-- Exercise details --
Please return the lines, both ends included, that run from the one containing "orange flashlight: 2 -> 3" to the last line of the data below, exactly and alone.

-- Exercise material --
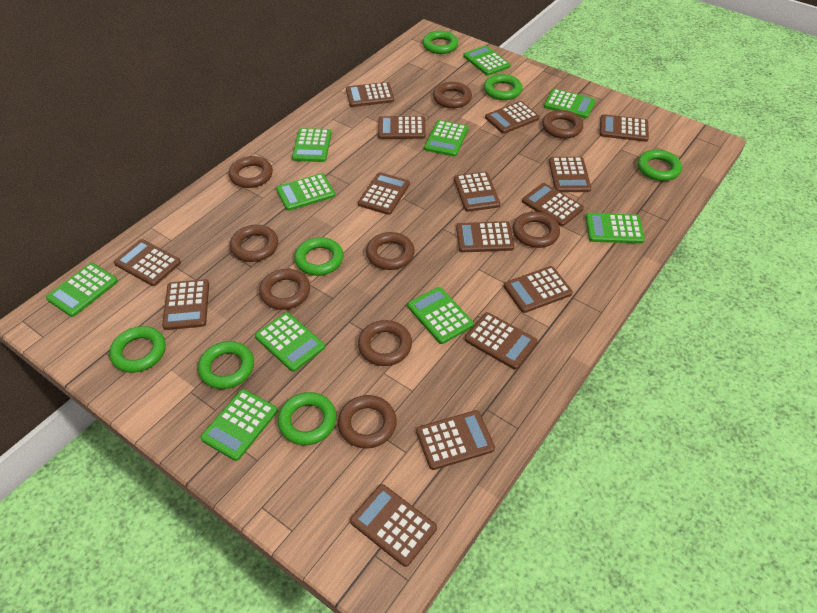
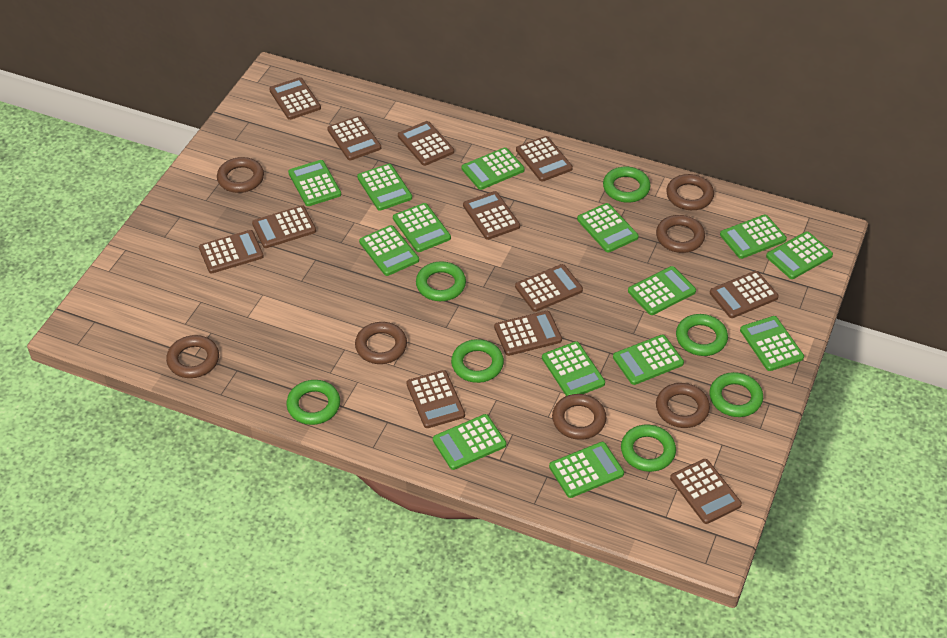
brown calculator: 15 -> 12
brown ring: 9 -> 7
green calculator: 10 -> 14

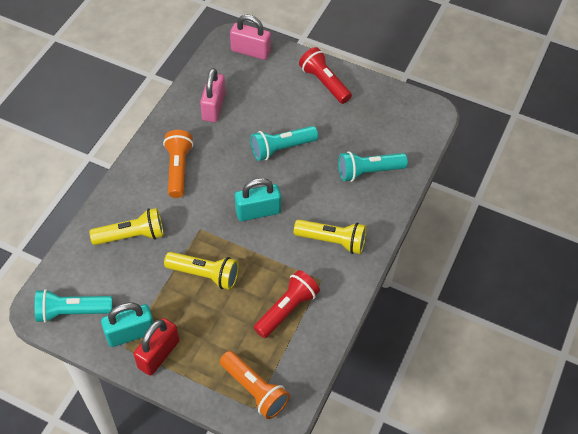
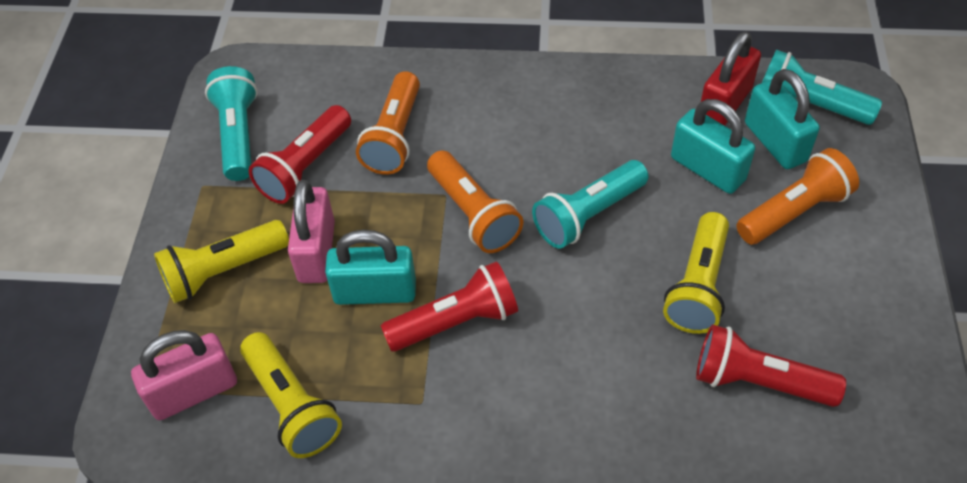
orange flashlight: 2 -> 3
red flashlight: 2 -> 3
turquoise padlock: 2 -> 3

-- Written answer --
orange flashlight: 2 -> 3
red flashlight: 2 -> 3
turquoise padlock: 2 -> 3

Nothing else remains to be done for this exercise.